Your objective - Print out each record below, unaltered and complete, without its images.

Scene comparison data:

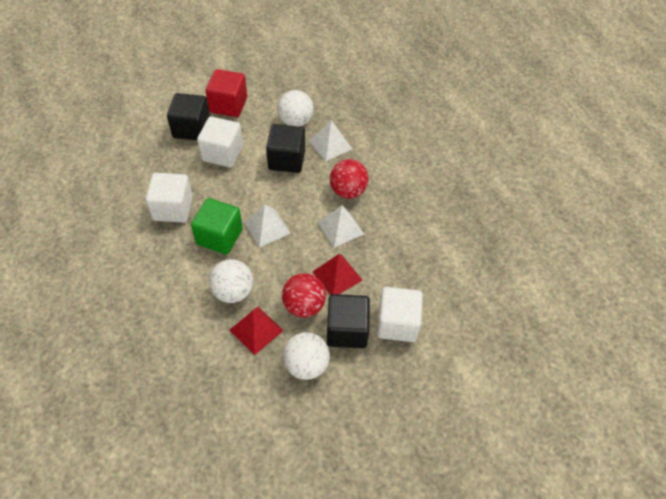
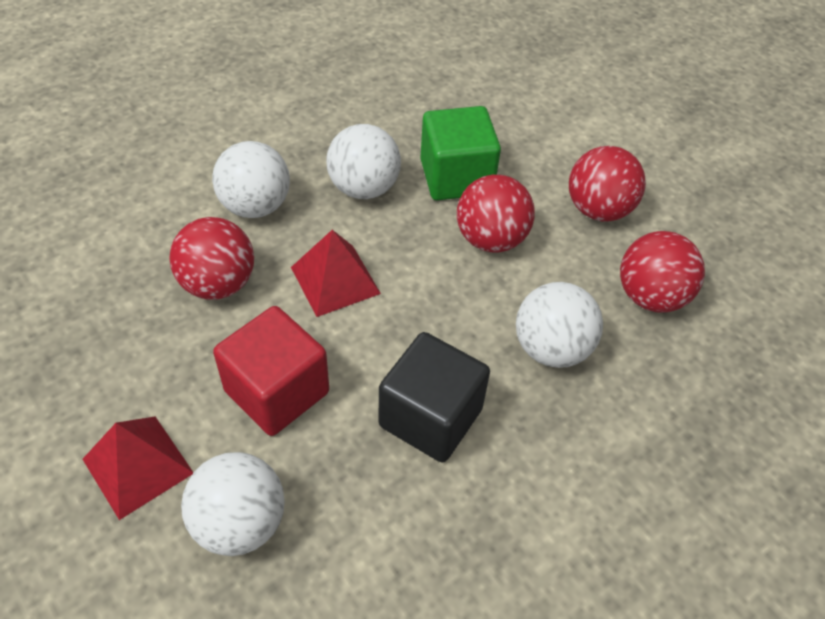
black cube: 3 -> 1
red ball: 2 -> 4
white ball: 3 -> 4
white cube: 3 -> 0
white pyramid: 3 -> 0

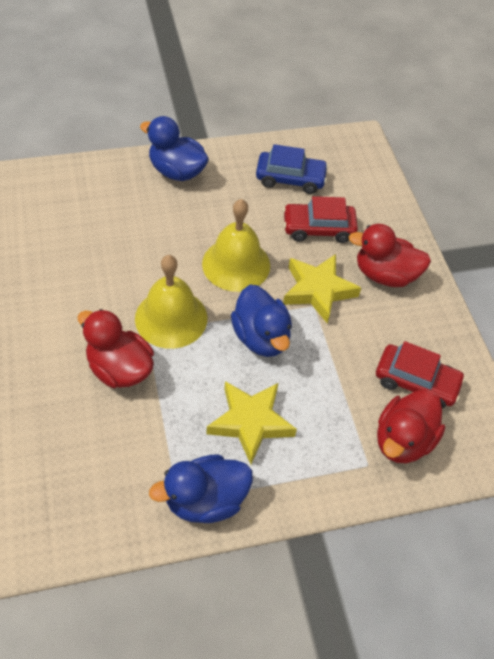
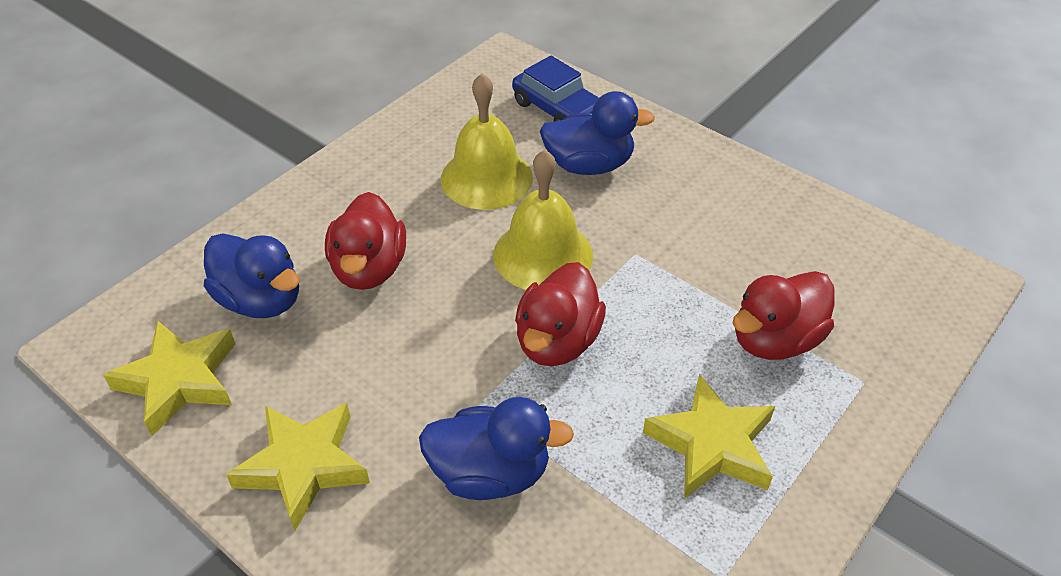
red car: 2 -> 0
yellow star: 2 -> 3

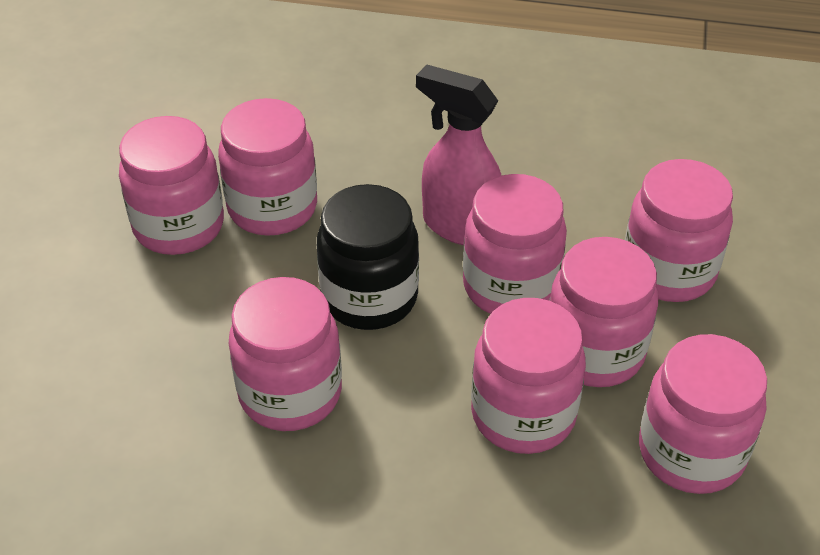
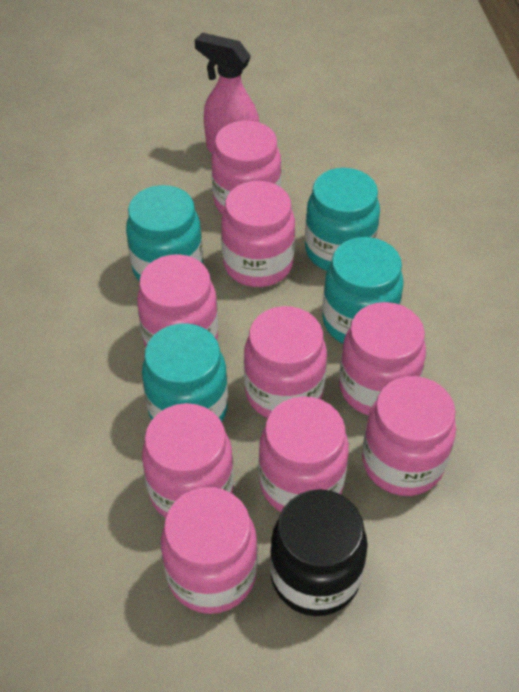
pink jar: 8 -> 9
turquoise jar: 0 -> 4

Written reply -
black cube: 3 -> 1
red ball: 2 -> 4
white ball: 3 -> 4
white cube: 3 -> 0
white pyramid: 3 -> 0

red car: 2 -> 0
yellow star: 2 -> 3

pink jar: 8 -> 9
turquoise jar: 0 -> 4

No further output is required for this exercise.